Please count the lines in the material below that include "brick". Reply with the number alone.

(Information shown)

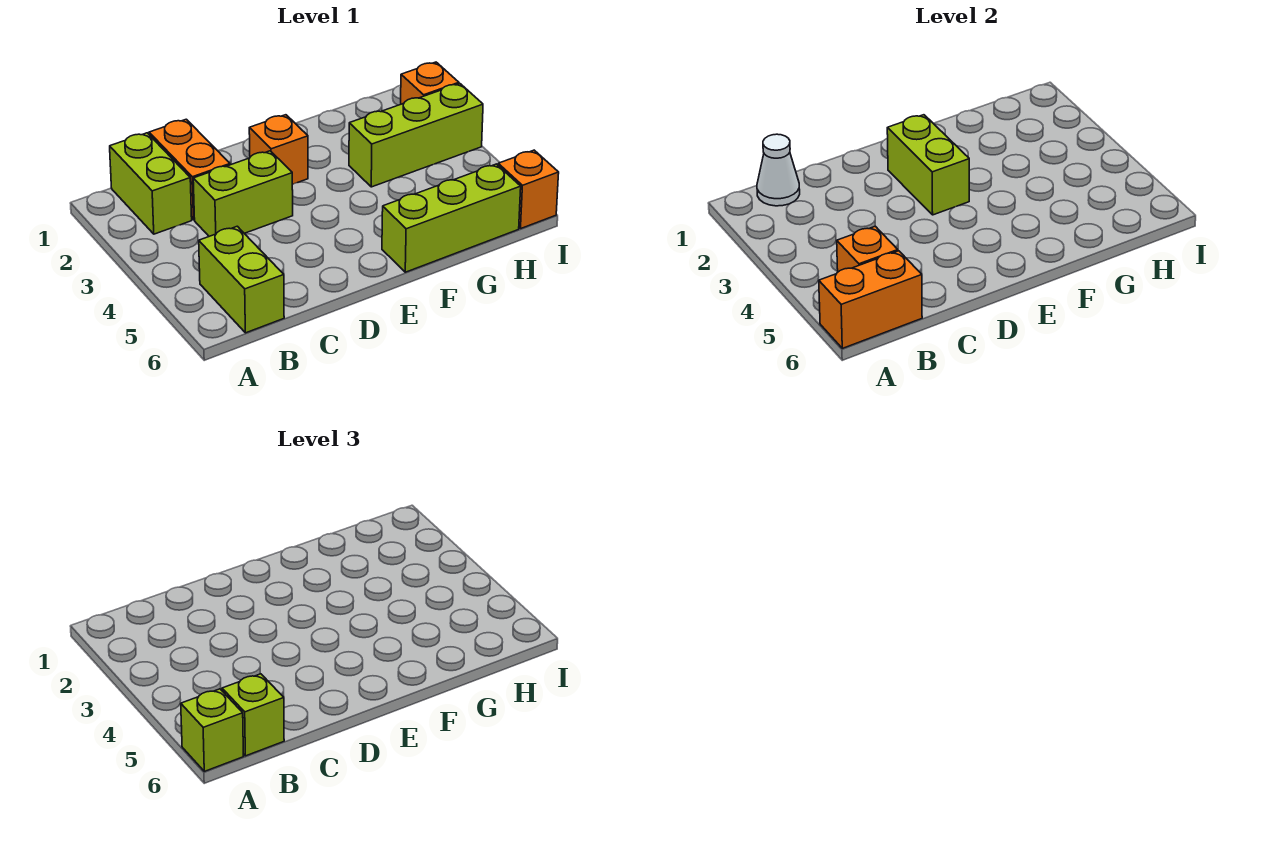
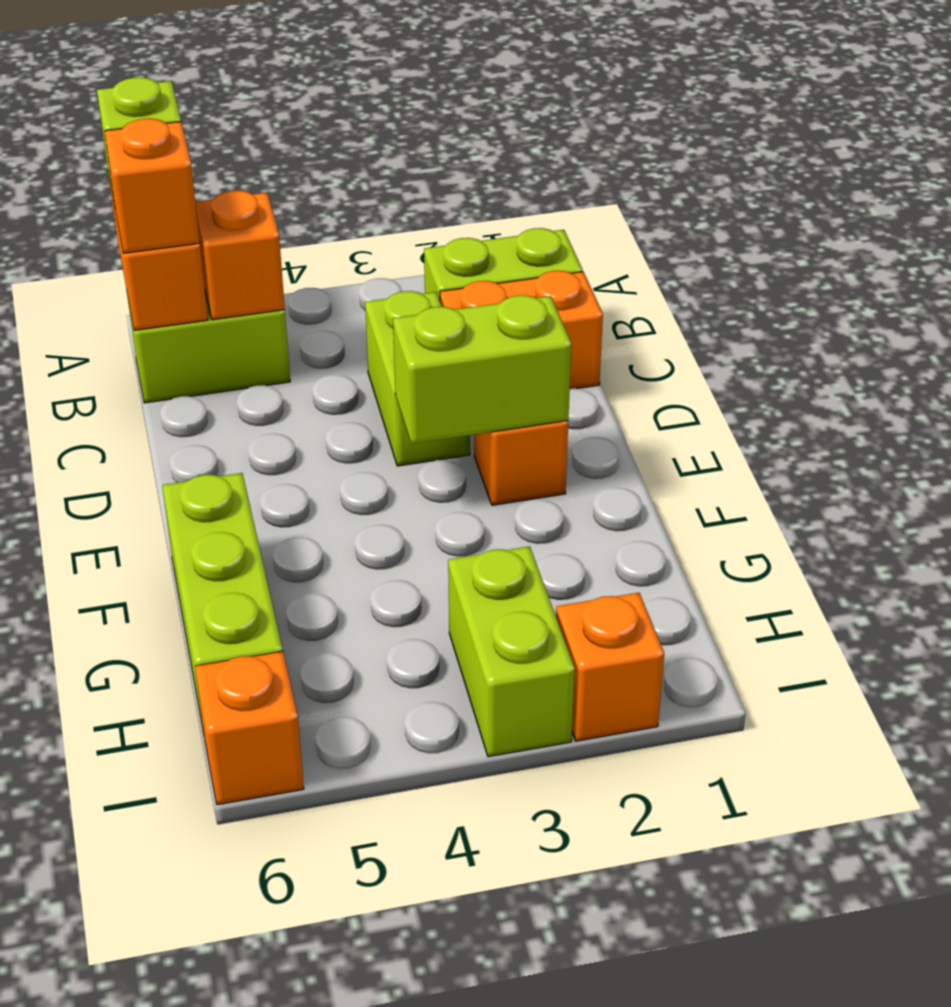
white cone B1 level 2 -> none
lime brick B6 level 3 -> orange brick B6 level 3
lime brick G3:I3 level 1 -> lime brick H3:I3 level 1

(End Information shown)

__Exercise response__
2